-- EXERCISE PROMPT --
Whenever a line in the data contains "down", show that line.

[Scene difference descriptions]

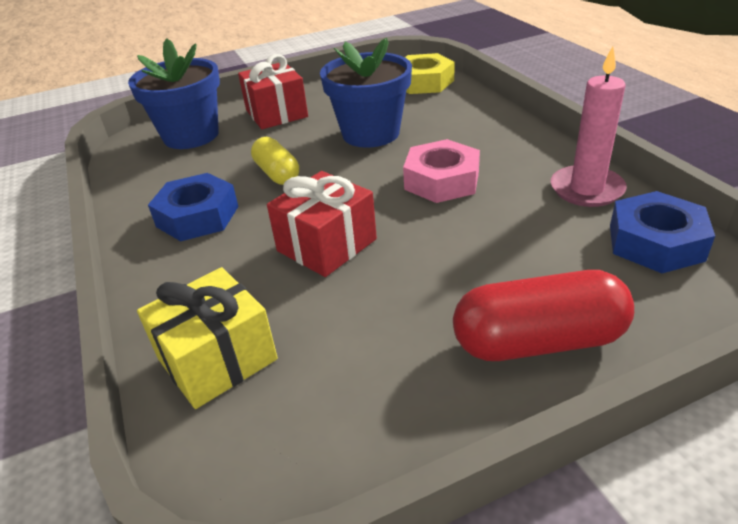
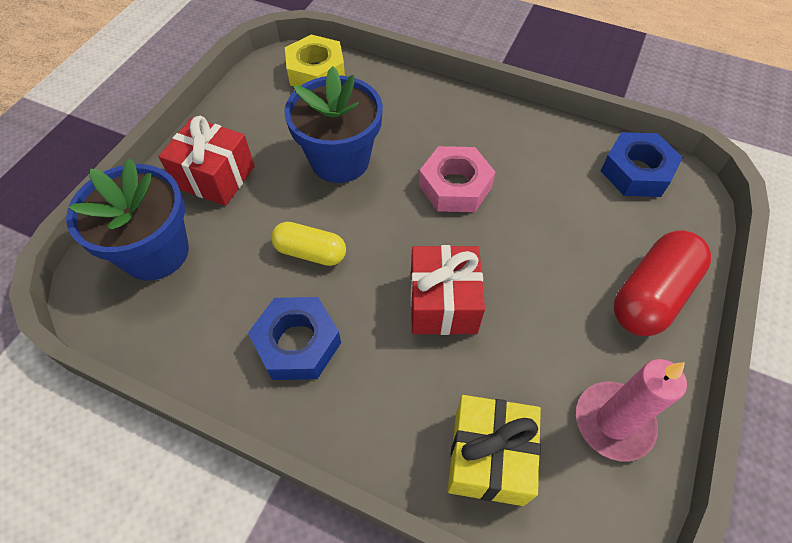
camera: 45 degrees left, 20 degrees up
(586, 189) = (557, 143): pink candle -> pink candle (613, 422)

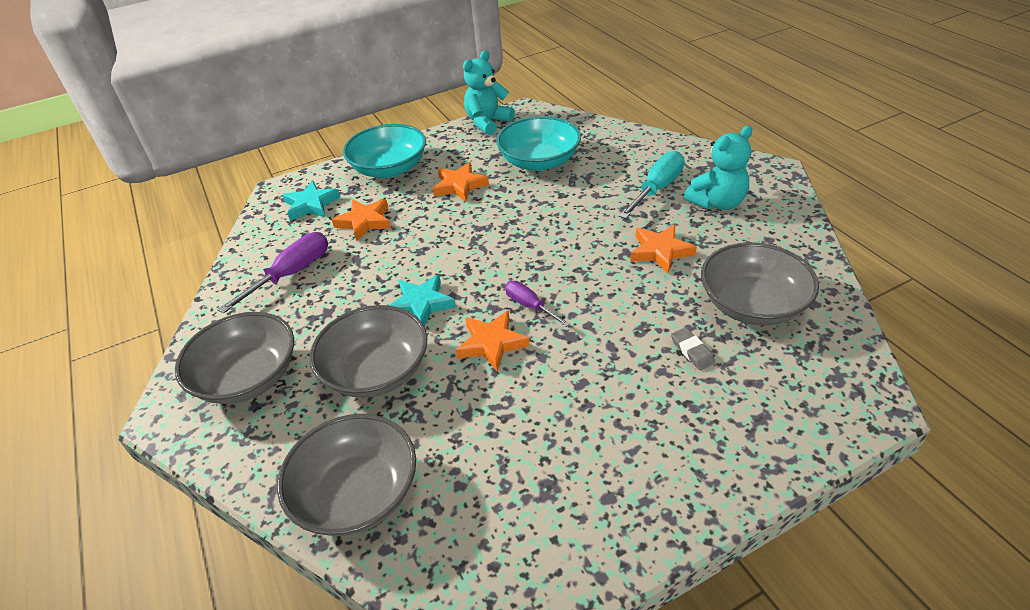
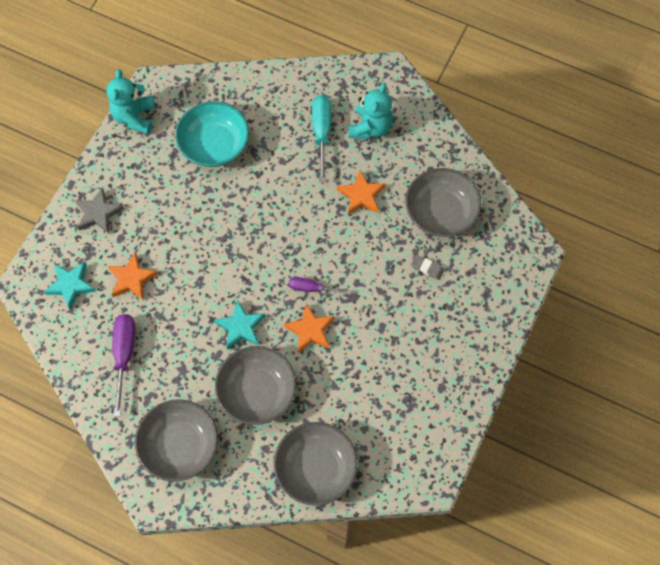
camera: 40 degrees left, 25 degrees up
(389, 168) = (98, 213): turquoise bowl -> grey star
(459, 185) = (173, 203): orange star -> none

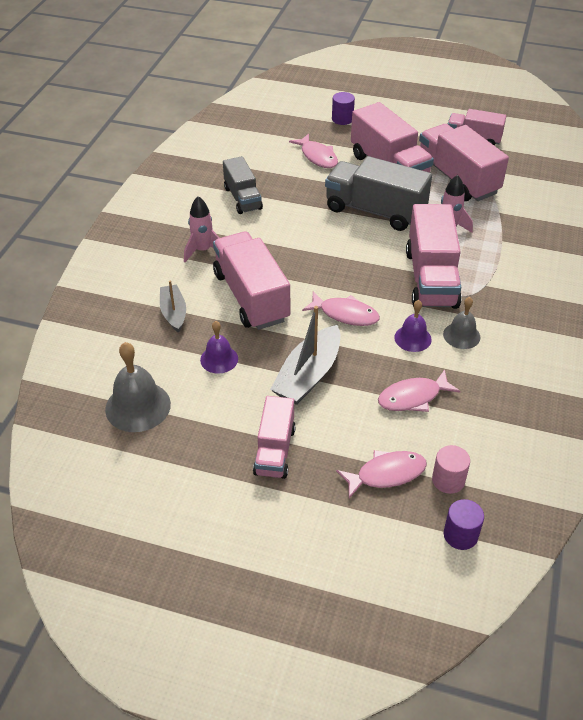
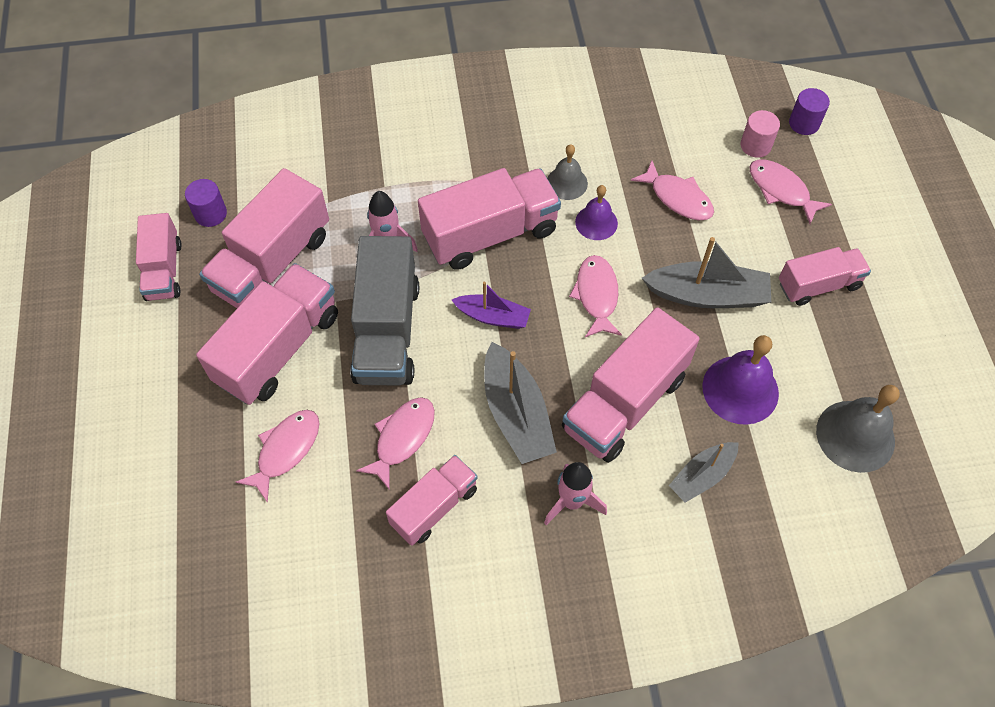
camera: 115 degrees left, 15 degrees up
(219, 359) = (740, 389): purple bell -> purple bell, size x1.63
(243, 198) = (434, 507): grey truck -> pink truck
(278, 246) = (516, 414): none -> grey boat
(295, 198) = (402, 438): none -> pink fish
(342, 119) = (165, 456): purple cylinder -> purple cylinder (210, 214)
(358, 259) = (493, 317): none -> purple boat

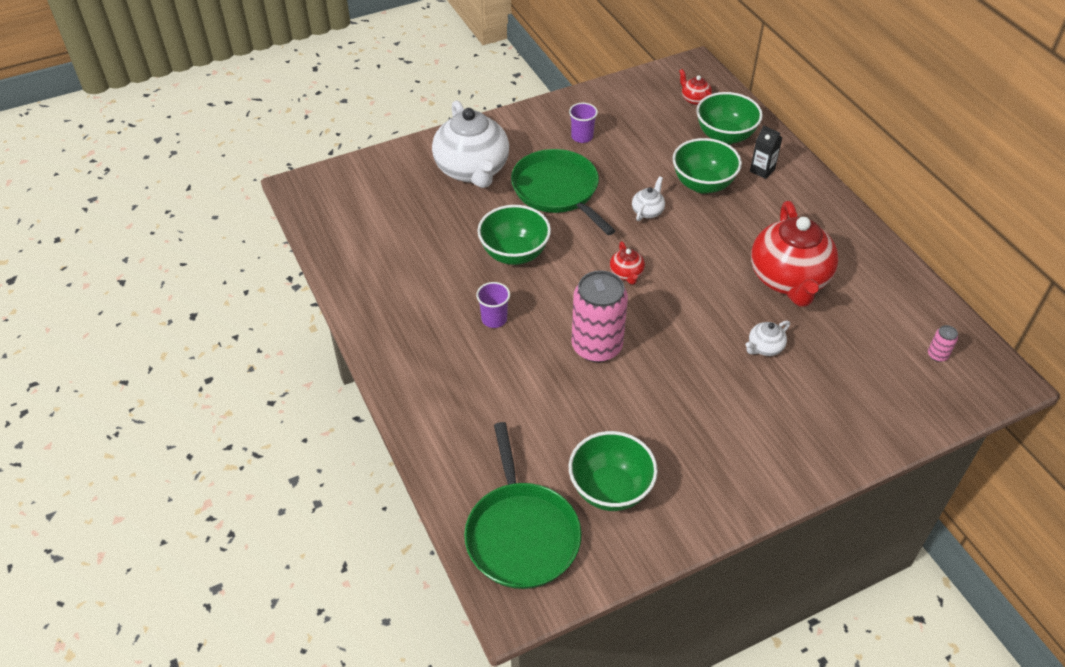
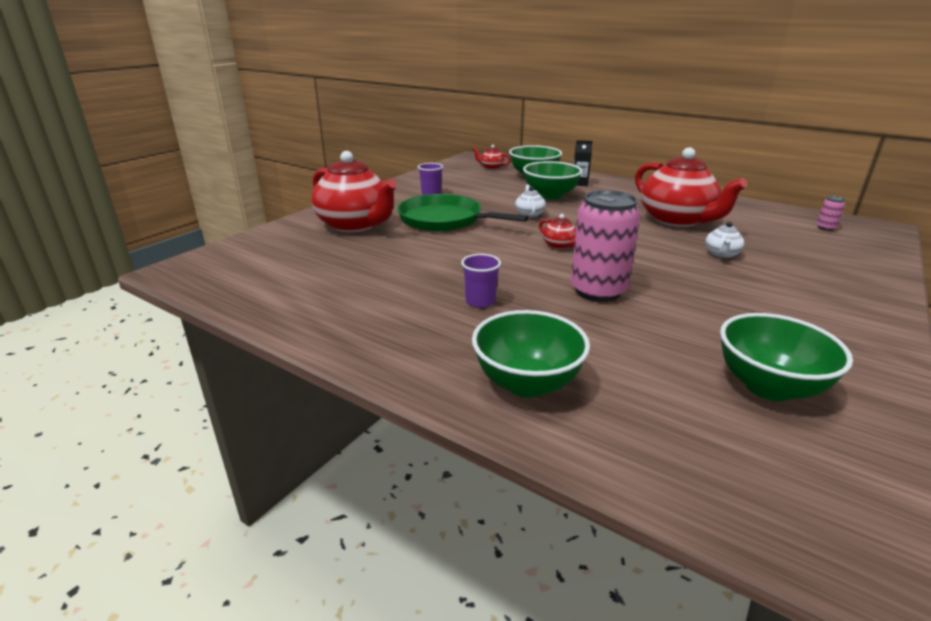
camera: 30 degrees left, 20 degrees down
(472, 170) = (355, 225): white teapot -> red teapot
(514, 253) = (449, 258): green bowl -> green bowl (527, 383)
(521, 534) = (753, 473): green pan -> none

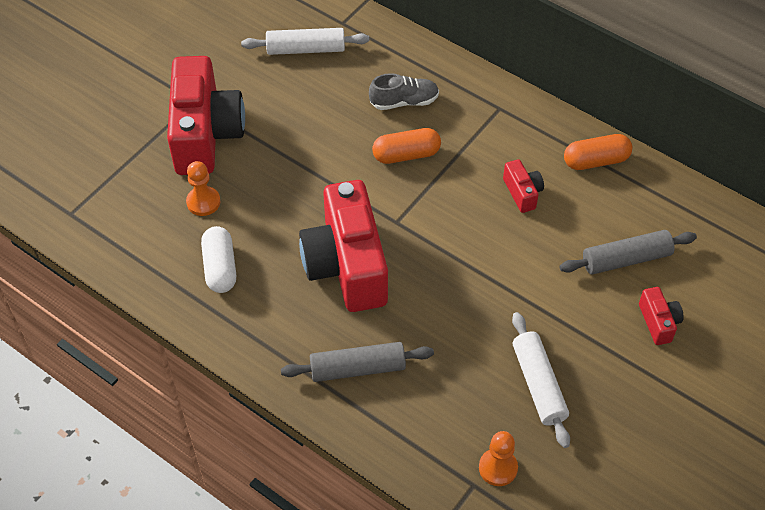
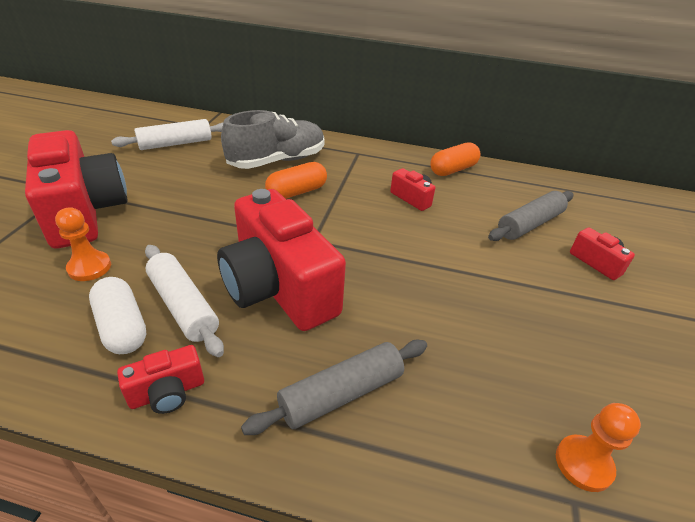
camera: 25 degrees left, 15 degrees down
(241, 330) = (167, 392): none -> red camera
(404, 102) = (277, 161): grey shoe -> grey shoe, size x1.68
(538, 384) = (546, 347): white rolling pin -> white rolling pin (183, 306)

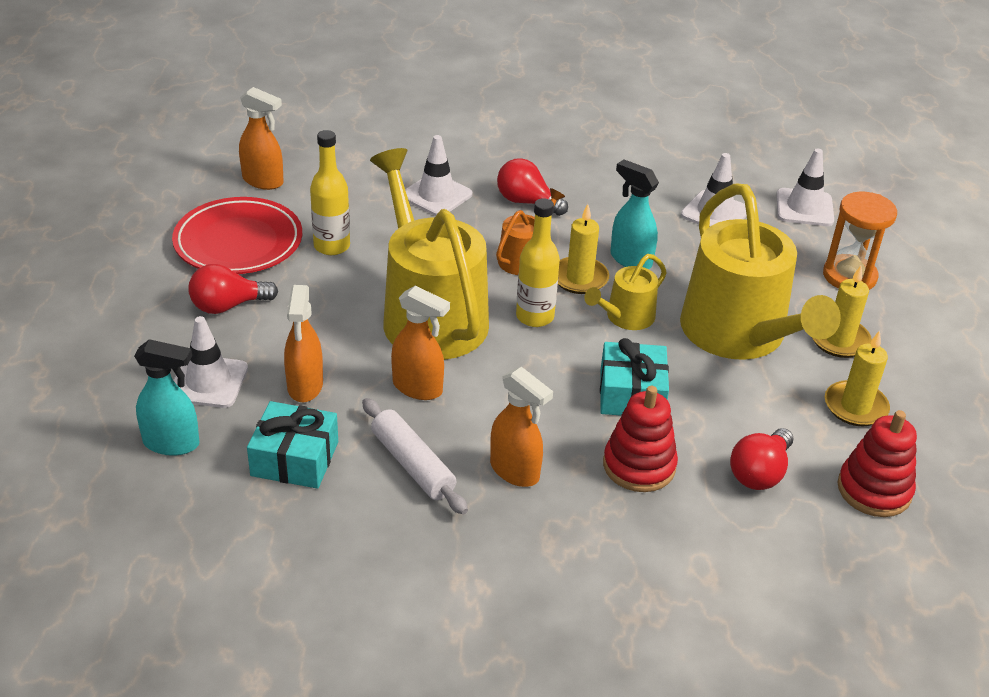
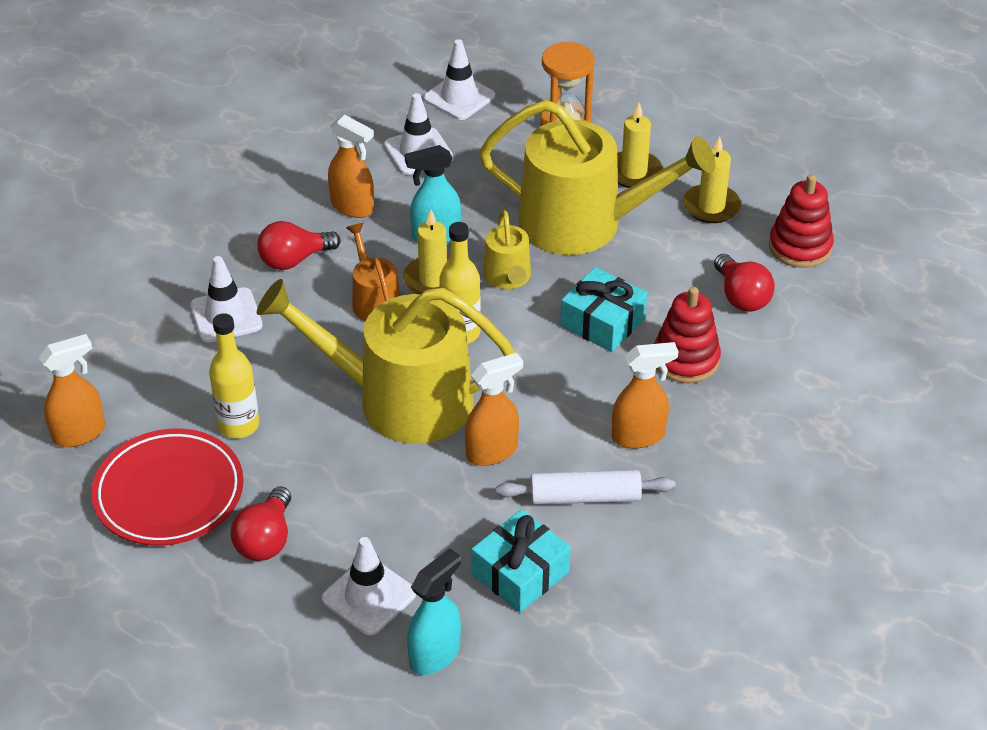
camera: 55 degrees left, 5 degrees up
(305, 386) = (430, 528): orange spray bottle -> orange spray bottle (353, 207)

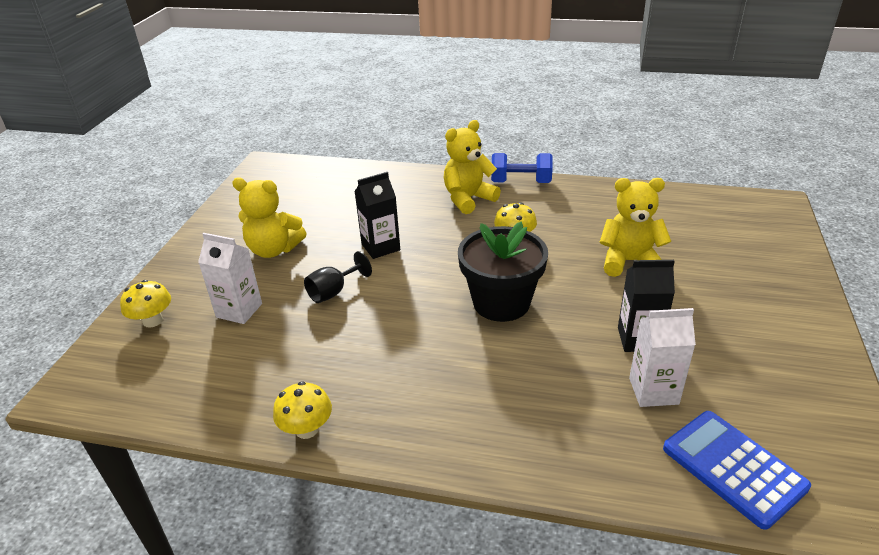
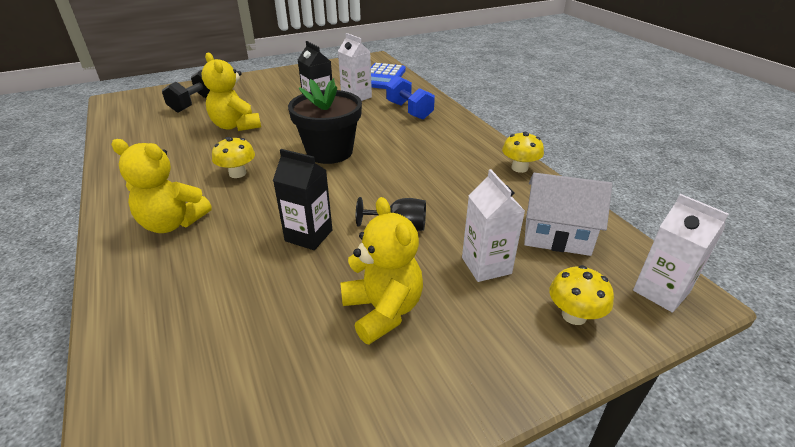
camera: 130 degrees left, 0 degrees up
(91, 380) = (661, 291): none -> white carton
(204, 372) = (557, 235): none -> white house
(521, 182) = (116, 205): blue dumbbell -> blue dumbbell (409, 111)
(726, 249) = (195, 103): none -> black dumbbell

-- ANSWER BOX --
camera: 30 degrees left, 20 degrees down
camera: 25 degrees left, 15 degrees down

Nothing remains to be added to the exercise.